**Supplied data:**
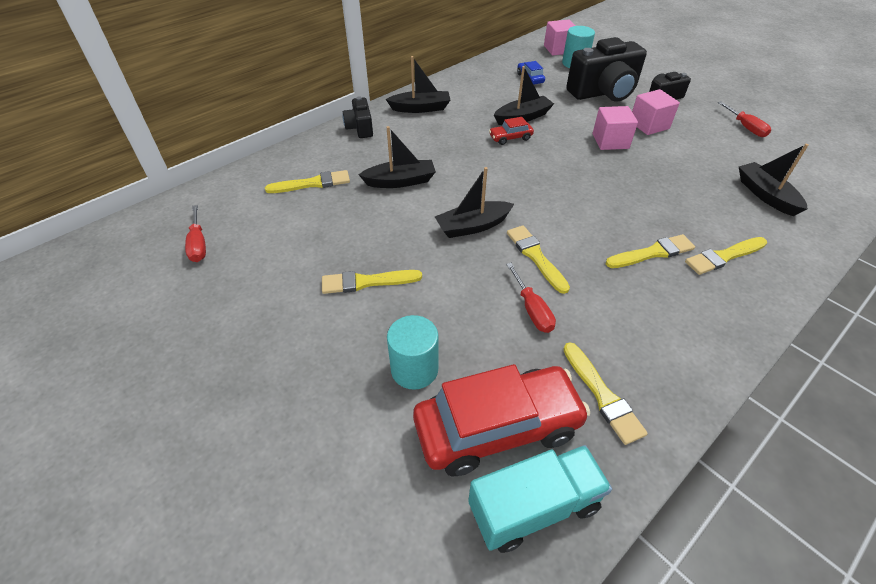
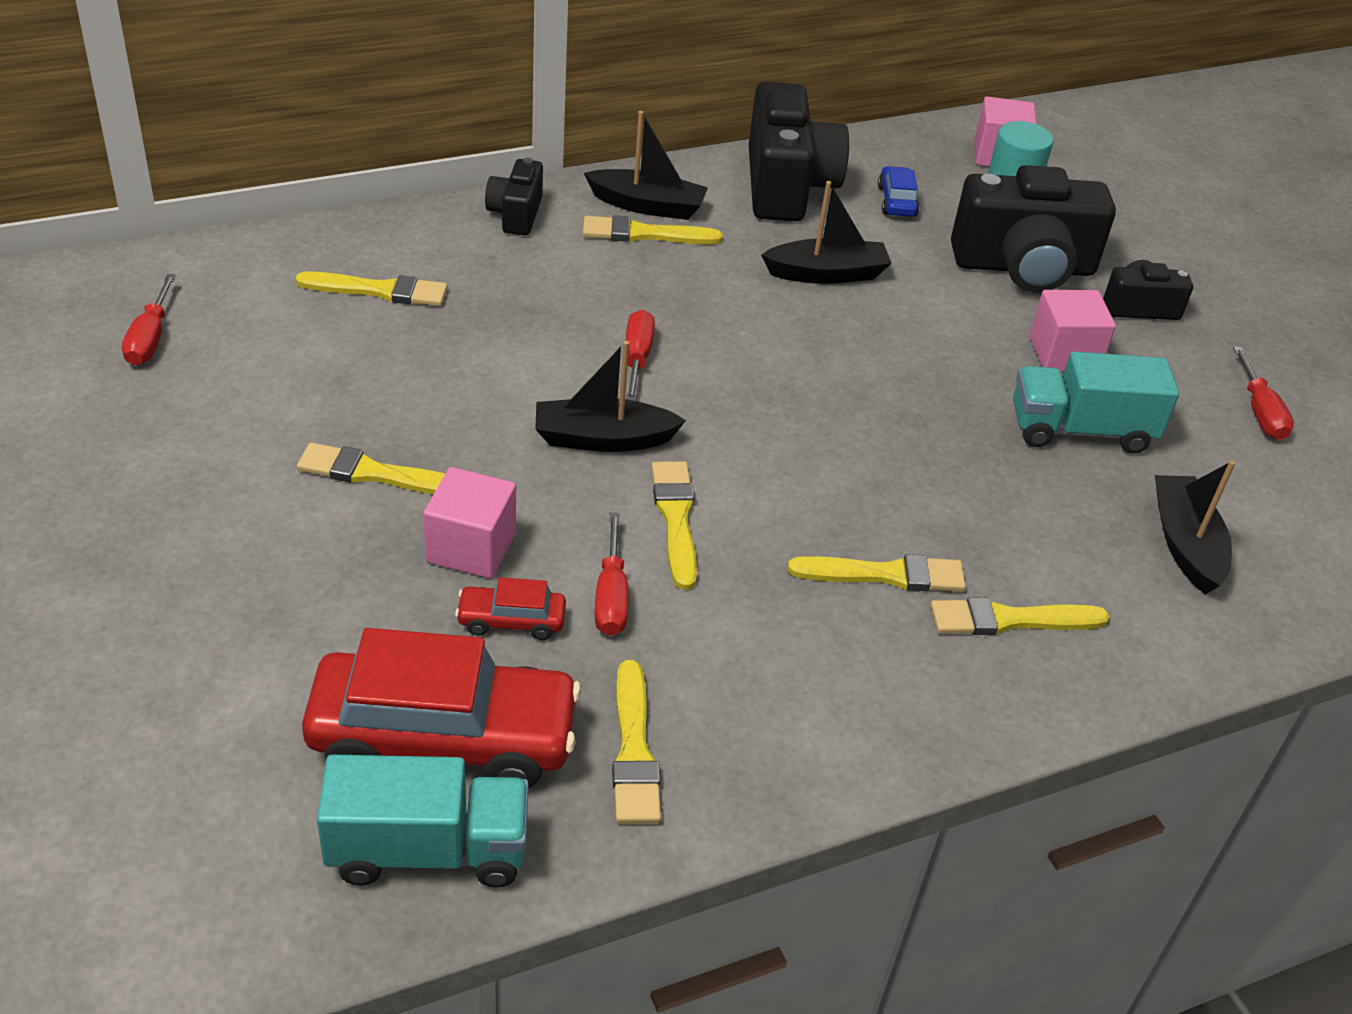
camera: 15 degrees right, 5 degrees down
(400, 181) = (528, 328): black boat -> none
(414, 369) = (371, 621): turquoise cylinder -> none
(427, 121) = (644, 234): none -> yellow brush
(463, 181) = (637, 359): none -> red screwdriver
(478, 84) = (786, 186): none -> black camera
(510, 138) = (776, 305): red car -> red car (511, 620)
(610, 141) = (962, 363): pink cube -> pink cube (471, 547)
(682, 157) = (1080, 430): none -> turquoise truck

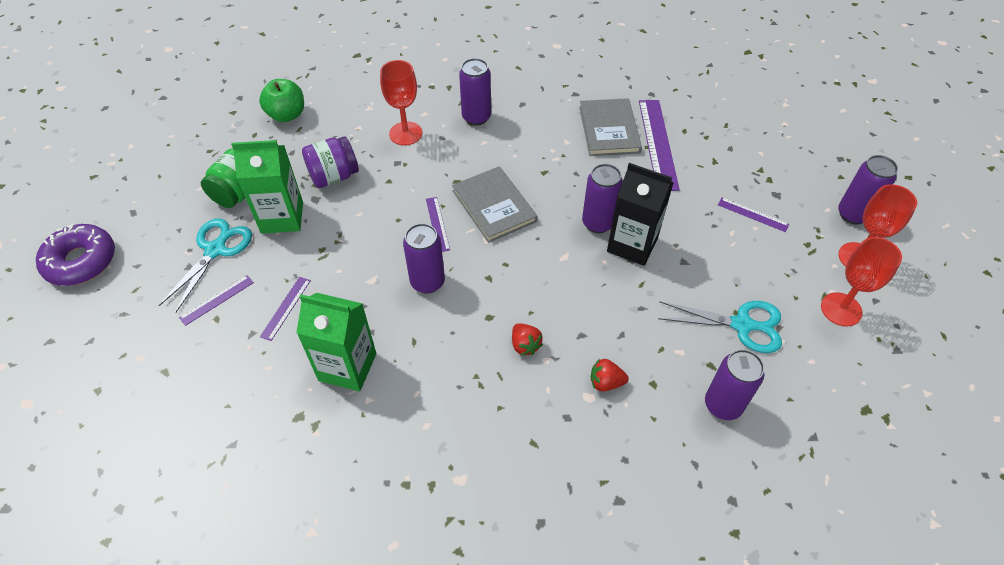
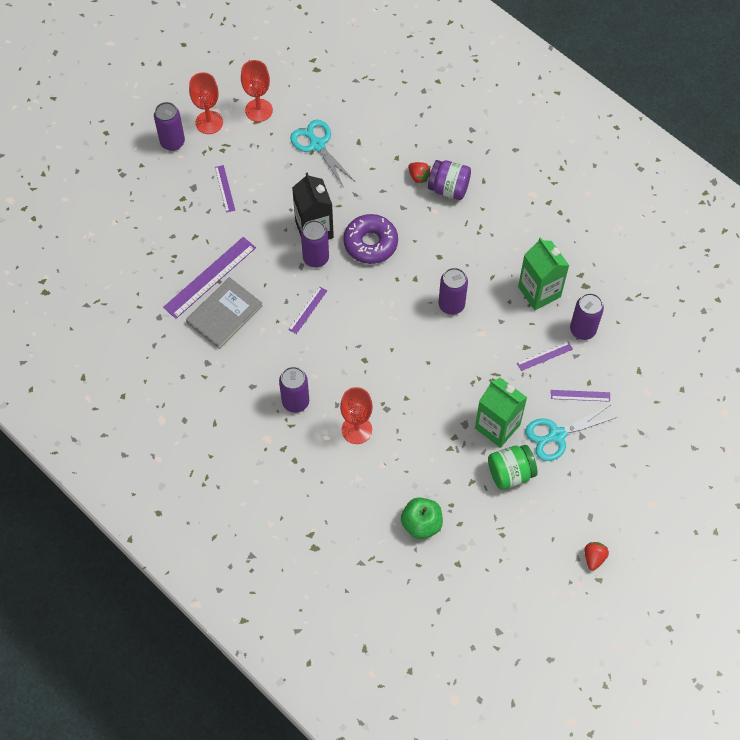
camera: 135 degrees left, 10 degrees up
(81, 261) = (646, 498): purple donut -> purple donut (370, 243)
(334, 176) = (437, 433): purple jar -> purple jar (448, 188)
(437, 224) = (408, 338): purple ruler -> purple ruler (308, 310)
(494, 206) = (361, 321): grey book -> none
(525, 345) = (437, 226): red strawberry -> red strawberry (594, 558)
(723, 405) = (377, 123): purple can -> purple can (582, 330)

...

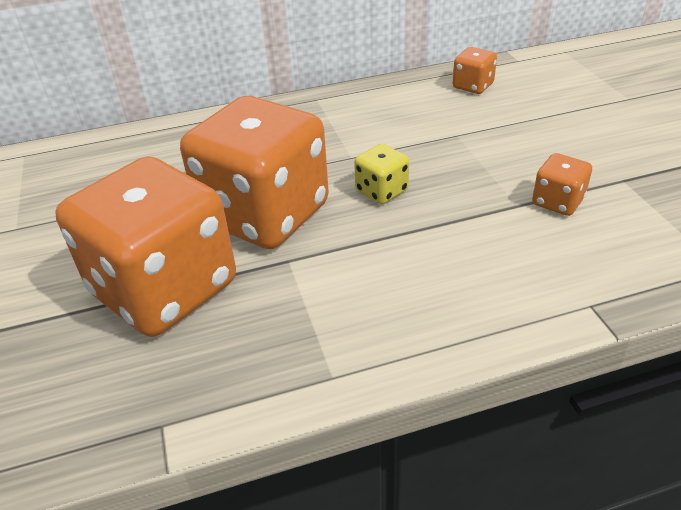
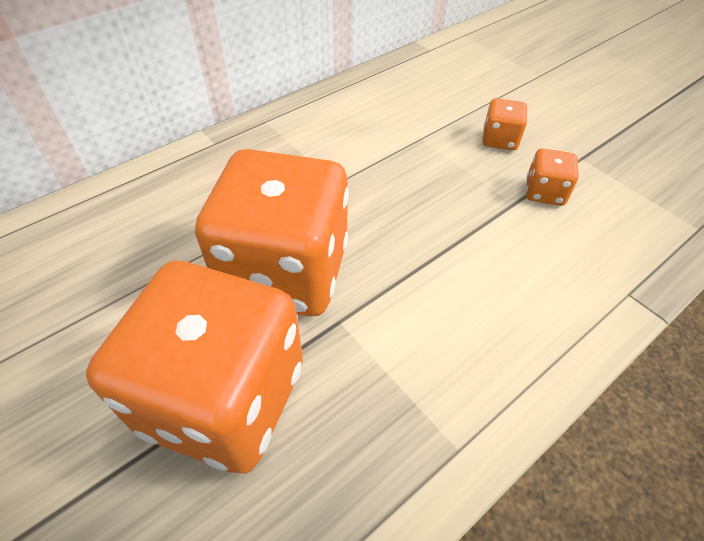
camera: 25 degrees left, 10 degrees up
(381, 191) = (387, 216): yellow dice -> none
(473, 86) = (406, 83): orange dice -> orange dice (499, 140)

**Your goal:** Please report every line of the listing that contains the string "none".

**Answer to this exercise:**
(400, 181) = (528, 328): black boat -> none
(414, 369) = (371, 621): turquoise cylinder -> none
(427, 121) = (644, 234): none -> yellow brush
(463, 181) = (637, 359): none -> red screwdriver
(478, 84) = (786, 186): none -> black camera
(682, 157) = (1080, 430): none -> turquoise truck
(494, 206) = (361, 321): grey book -> none
(381, 191) = (387, 216): yellow dice -> none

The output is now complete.